Beneath this instruction is a listing. Transcribe from it only the stretch from the line with "BT3: HM-10 -> none" through the line with "LUX2 pin SCL: D5 -> D9", both end lines included, exactly as written.

Data extracts below:

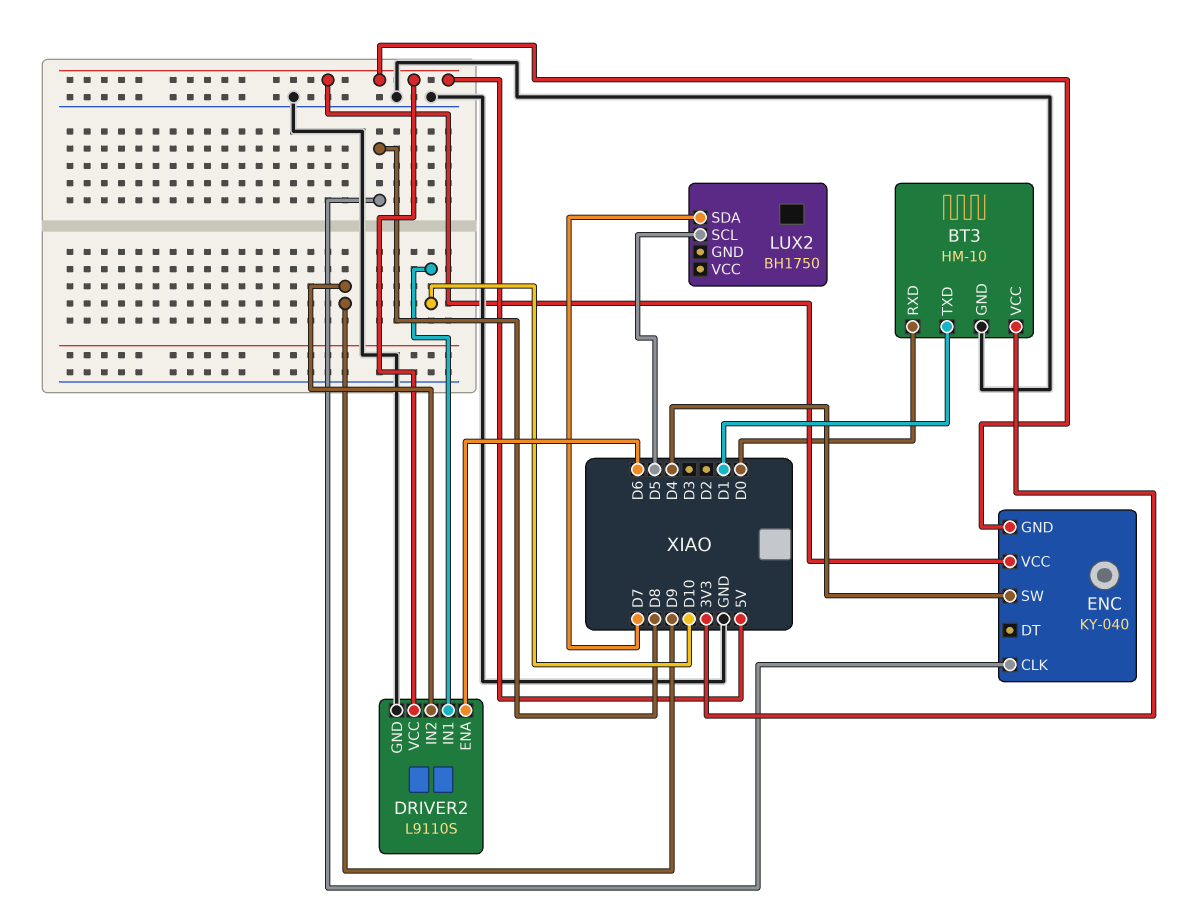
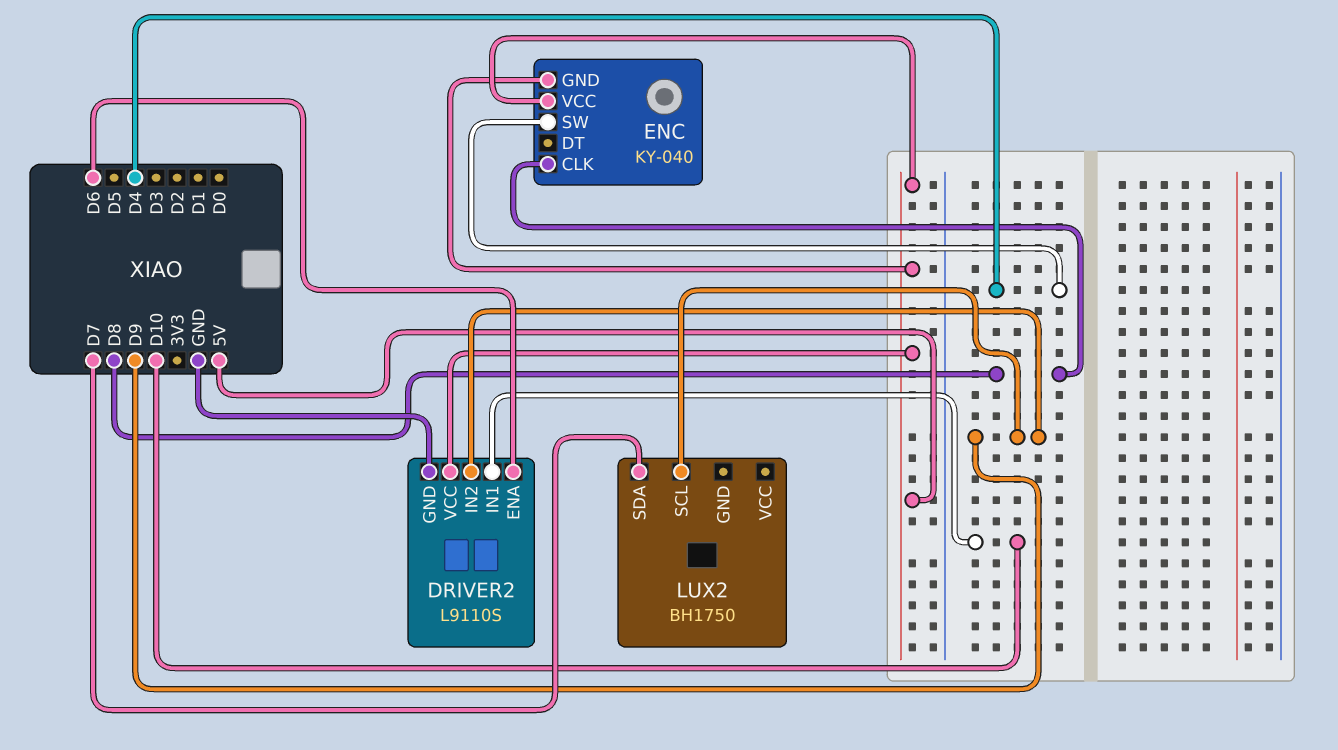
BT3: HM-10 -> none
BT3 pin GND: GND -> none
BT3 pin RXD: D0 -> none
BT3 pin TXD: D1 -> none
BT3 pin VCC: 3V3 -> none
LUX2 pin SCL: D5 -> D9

End of Data extracts.
Data extracts below:

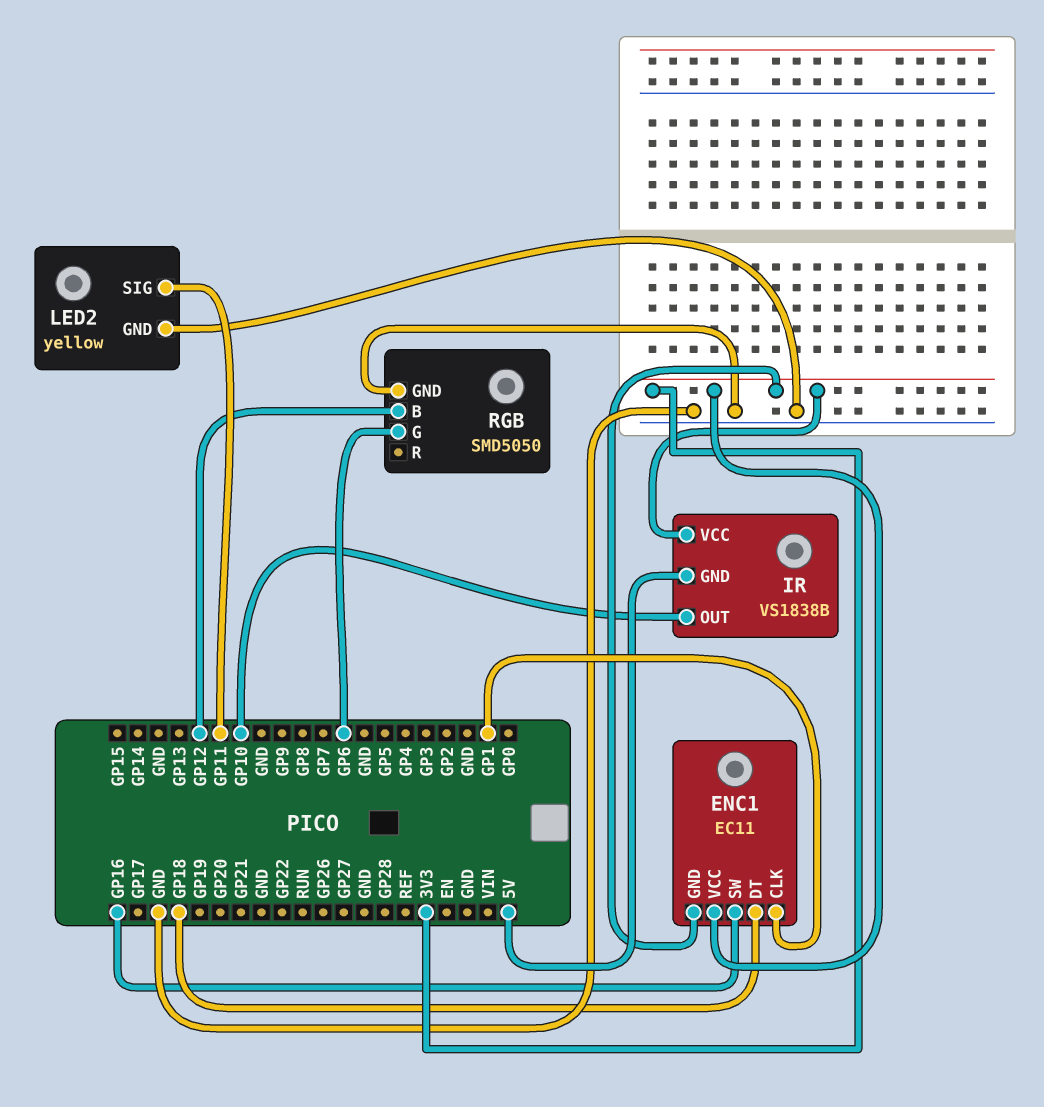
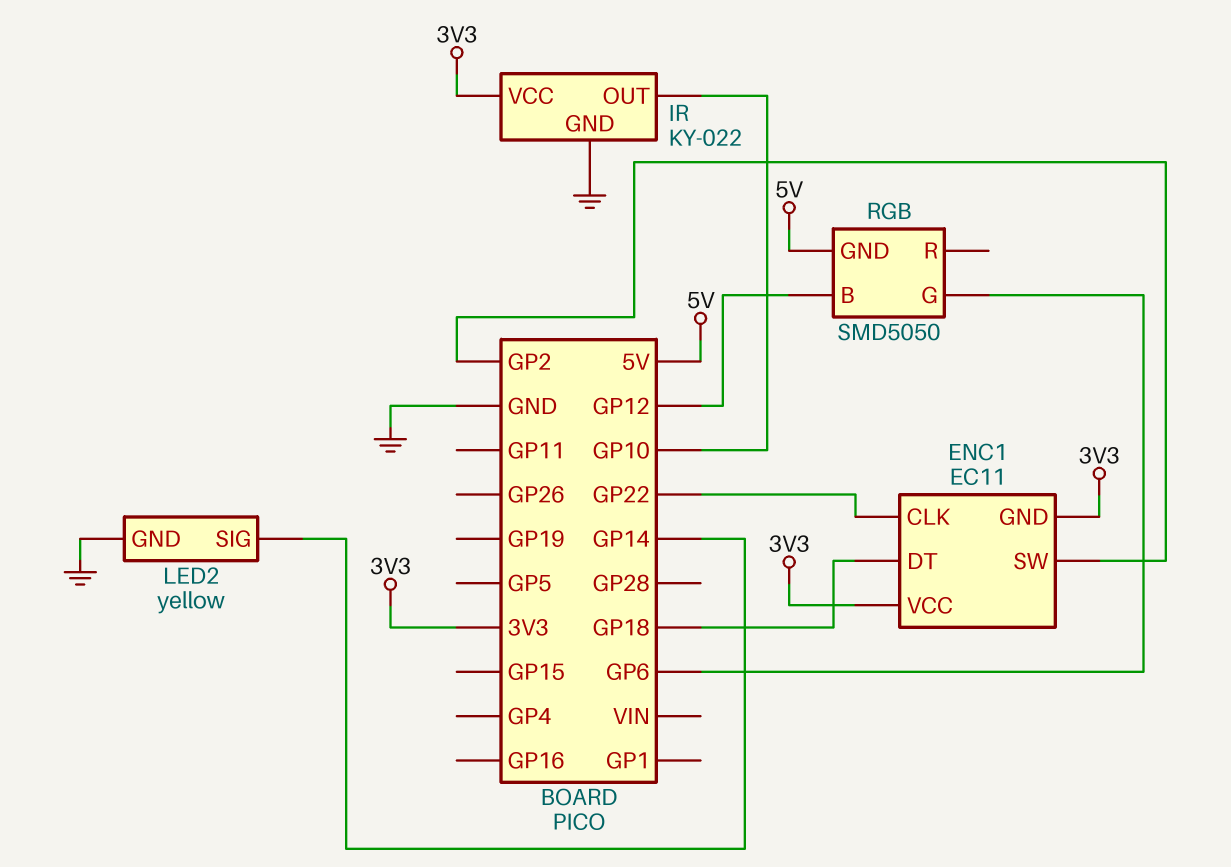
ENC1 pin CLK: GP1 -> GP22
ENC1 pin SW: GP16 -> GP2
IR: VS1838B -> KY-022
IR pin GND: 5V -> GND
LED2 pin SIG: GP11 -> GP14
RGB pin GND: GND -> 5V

End of Data extracts.

Output below:
BT3: HM-10 -> none
BT3 pin GND: GND -> none
BT3 pin RXD: D0 -> none
BT3 pin TXD: D1 -> none
BT3 pin VCC: 3V3 -> none
LUX2 pin SCL: D5 -> D9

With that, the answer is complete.